Required action — Your reply should contain only the line with "(237, 219) = (334, 257): grey" and the lines after it through the end of the data, each written out exactly.

Supplied records —
*** Block opens ***

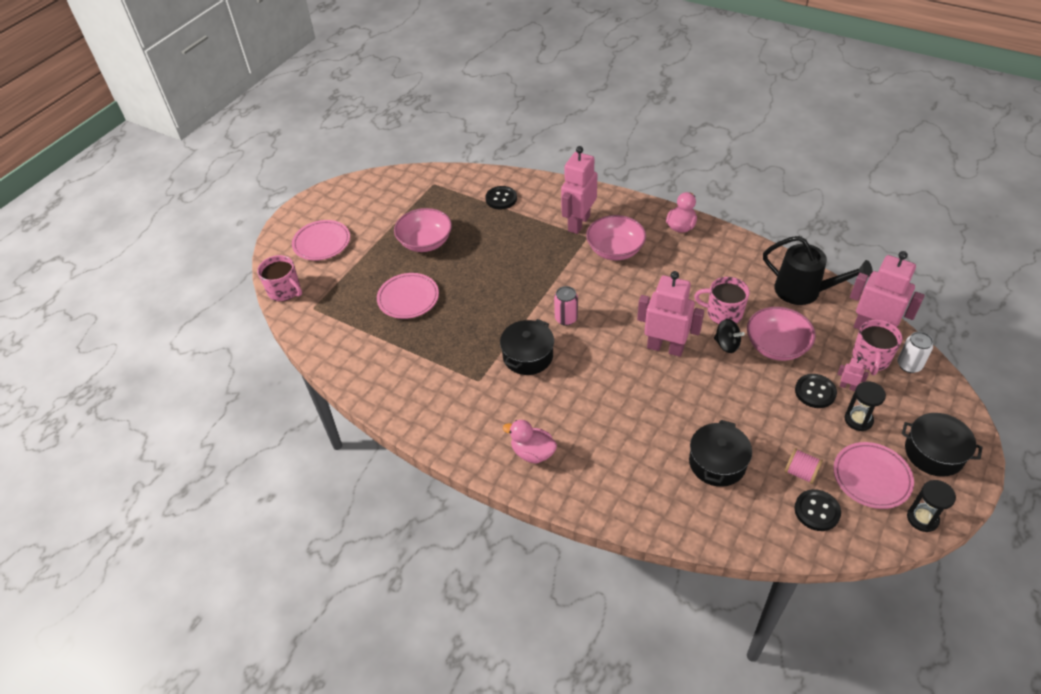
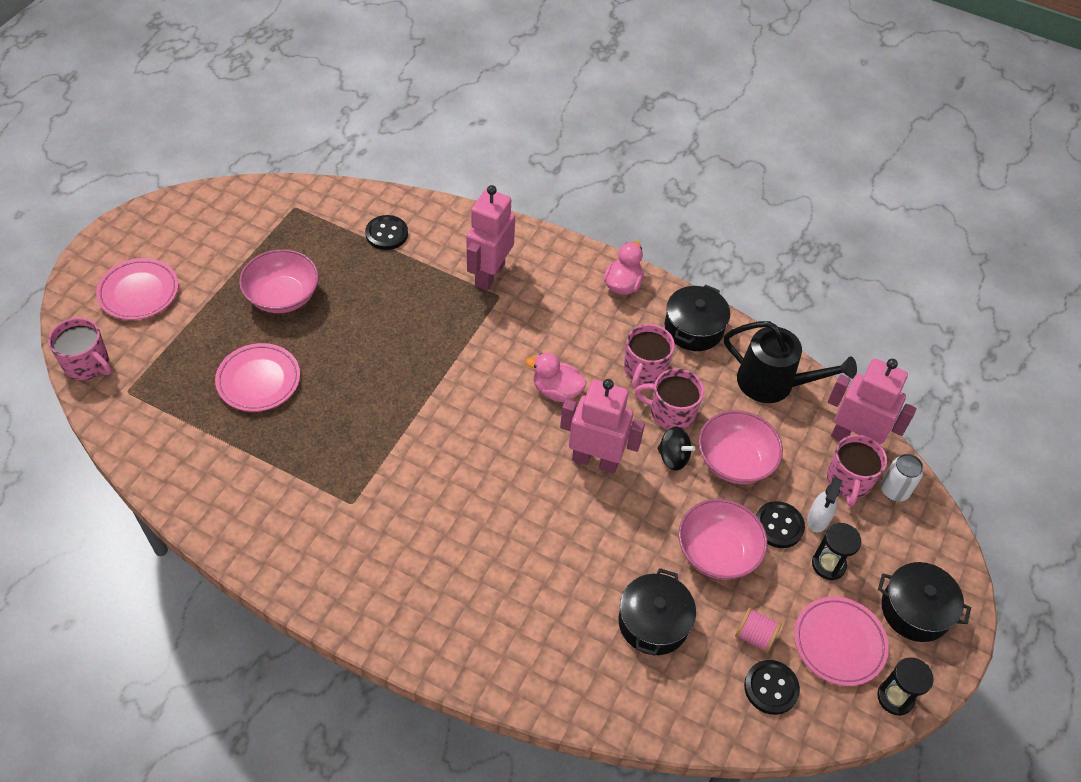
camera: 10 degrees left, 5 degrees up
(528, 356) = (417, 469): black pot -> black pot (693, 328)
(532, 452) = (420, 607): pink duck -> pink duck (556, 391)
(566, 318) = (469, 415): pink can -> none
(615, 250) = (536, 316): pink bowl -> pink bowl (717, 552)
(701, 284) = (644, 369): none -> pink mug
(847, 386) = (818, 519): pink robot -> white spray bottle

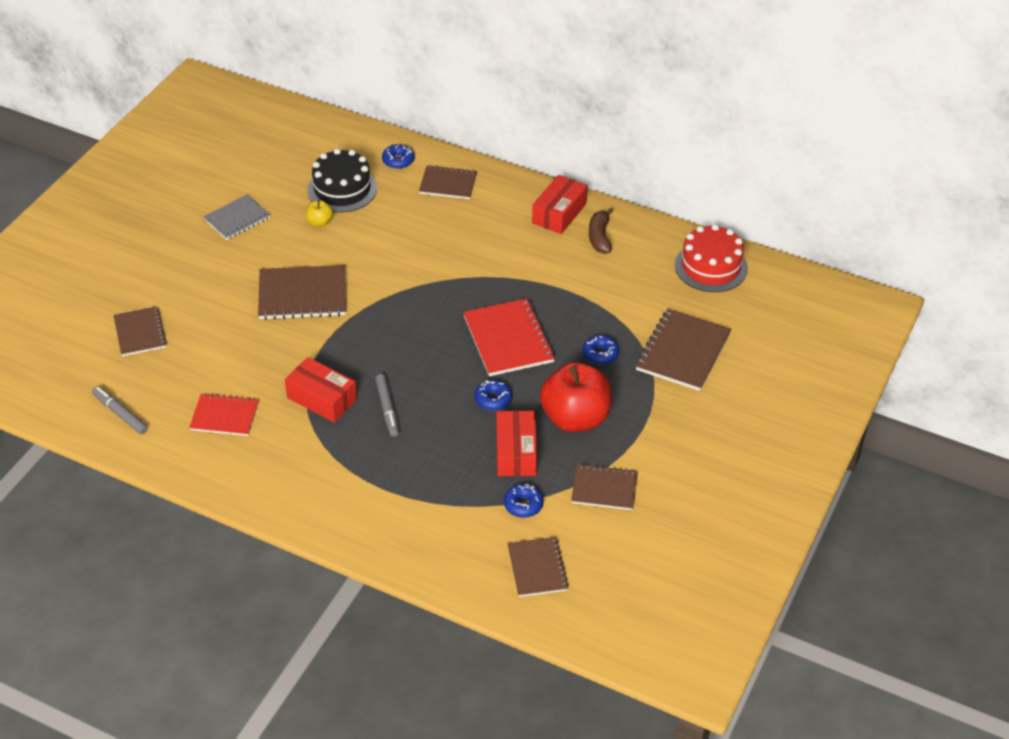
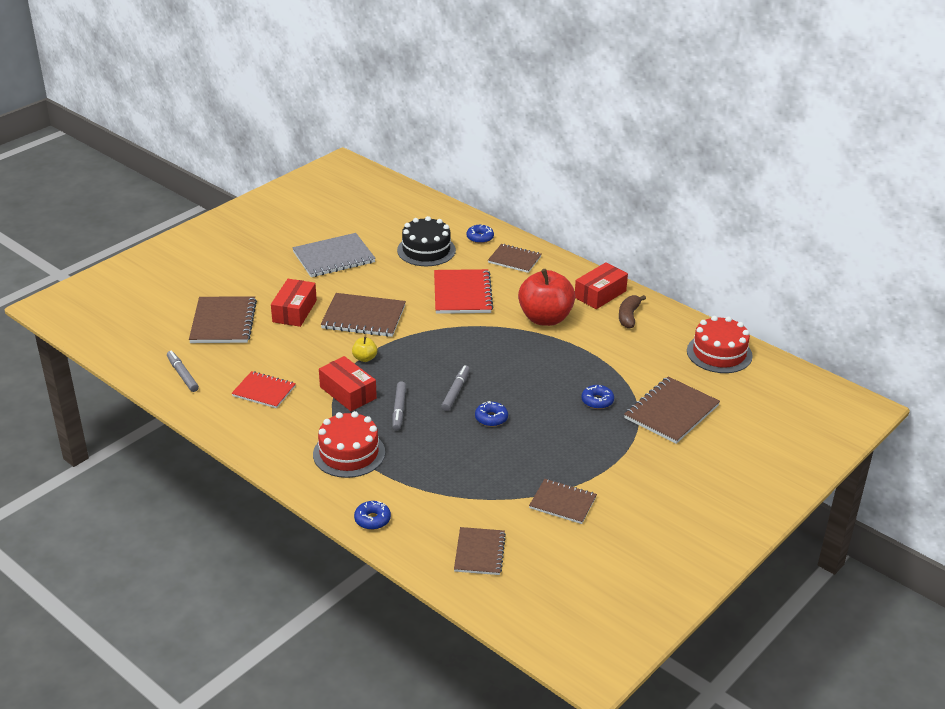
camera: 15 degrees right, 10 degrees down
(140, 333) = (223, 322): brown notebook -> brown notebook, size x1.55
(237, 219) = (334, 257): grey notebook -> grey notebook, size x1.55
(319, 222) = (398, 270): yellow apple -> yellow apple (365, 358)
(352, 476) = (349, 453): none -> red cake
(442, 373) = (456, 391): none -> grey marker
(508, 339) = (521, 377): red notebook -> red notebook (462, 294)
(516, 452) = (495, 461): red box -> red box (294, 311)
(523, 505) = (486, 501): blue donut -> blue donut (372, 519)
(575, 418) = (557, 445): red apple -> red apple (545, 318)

*** Block closes ***

Your solution —
(237, 219) = (334, 257): grey notebook -> grey notebook, size x1.55
(319, 222) = (398, 270): yellow apple -> yellow apple (365, 358)
(352, 476) = (349, 453): none -> red cake
(442, 373) = (456, 391): none -> grey marker
(508, 339) = (521, 377): red notebook -> red notebook (462, 294)
(516, 452) = (495, 461): red box -> red box (294, 311)
(523, 505) = (486, 501): blue donut -> blue donut (372, 519)
(575, 418) = (557, 445): red apple -> red apple (545, 318)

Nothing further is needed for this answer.